• _Extracted information_
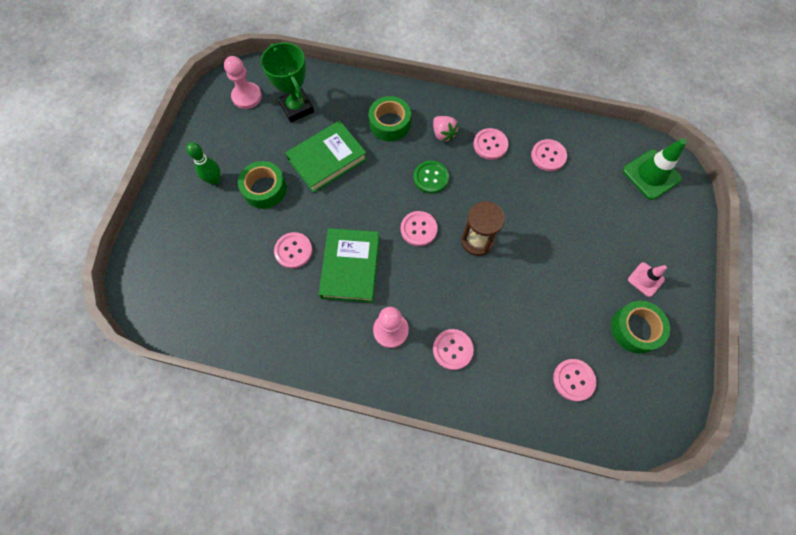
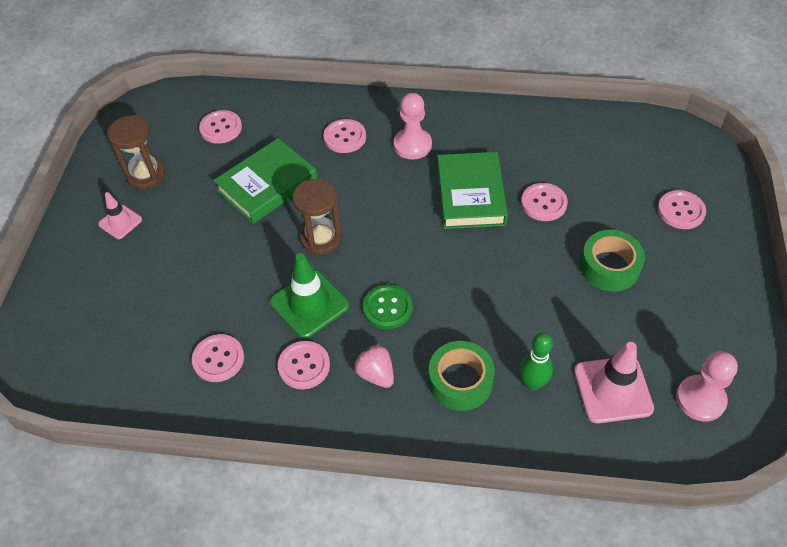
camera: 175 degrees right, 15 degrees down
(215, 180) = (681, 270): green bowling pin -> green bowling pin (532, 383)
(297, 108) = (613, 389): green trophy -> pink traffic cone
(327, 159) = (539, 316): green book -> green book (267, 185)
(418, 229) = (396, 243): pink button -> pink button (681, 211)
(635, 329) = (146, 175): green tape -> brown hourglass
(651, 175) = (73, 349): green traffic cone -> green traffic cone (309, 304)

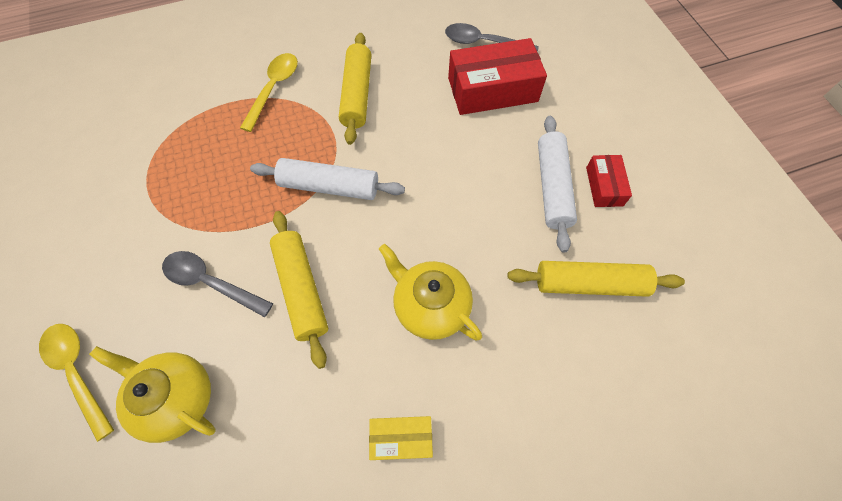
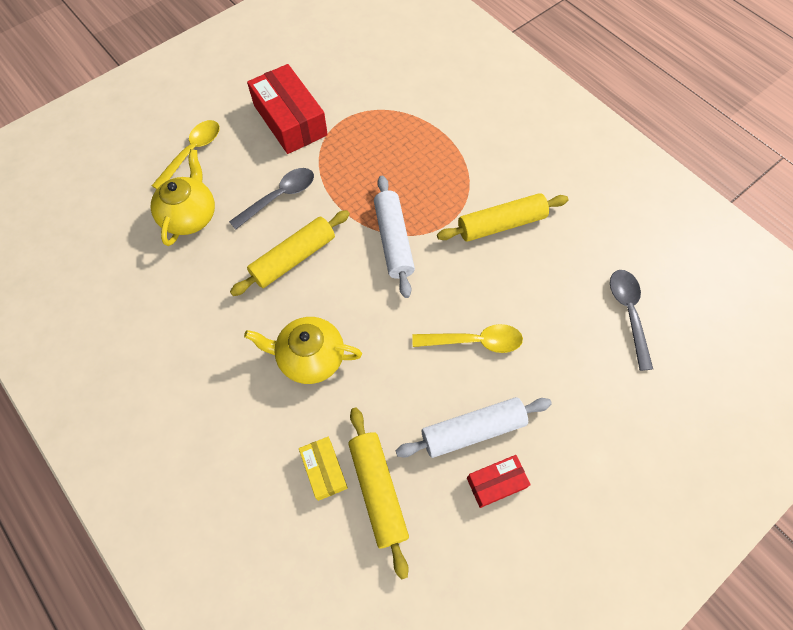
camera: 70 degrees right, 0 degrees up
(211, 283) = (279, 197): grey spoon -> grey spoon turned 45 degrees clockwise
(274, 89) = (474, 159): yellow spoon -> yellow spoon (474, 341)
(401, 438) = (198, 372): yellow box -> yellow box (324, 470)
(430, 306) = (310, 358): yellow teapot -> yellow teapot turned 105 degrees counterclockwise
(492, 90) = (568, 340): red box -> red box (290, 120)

• _Task statement_
Display every line of the listing that contains the string "degrees".

• _Solution for this exercise_
camera: 175 degrees right, 15 degrees down
camera: 70 degrees right, 0 degrees up
(211, 283) = (279, 197): grey spoon -> grey spoon turned 45 degrees clockwise
(430, 306) = (310, 358): yellow teapot -> yellow teapot turned 105 degrees counterclockwise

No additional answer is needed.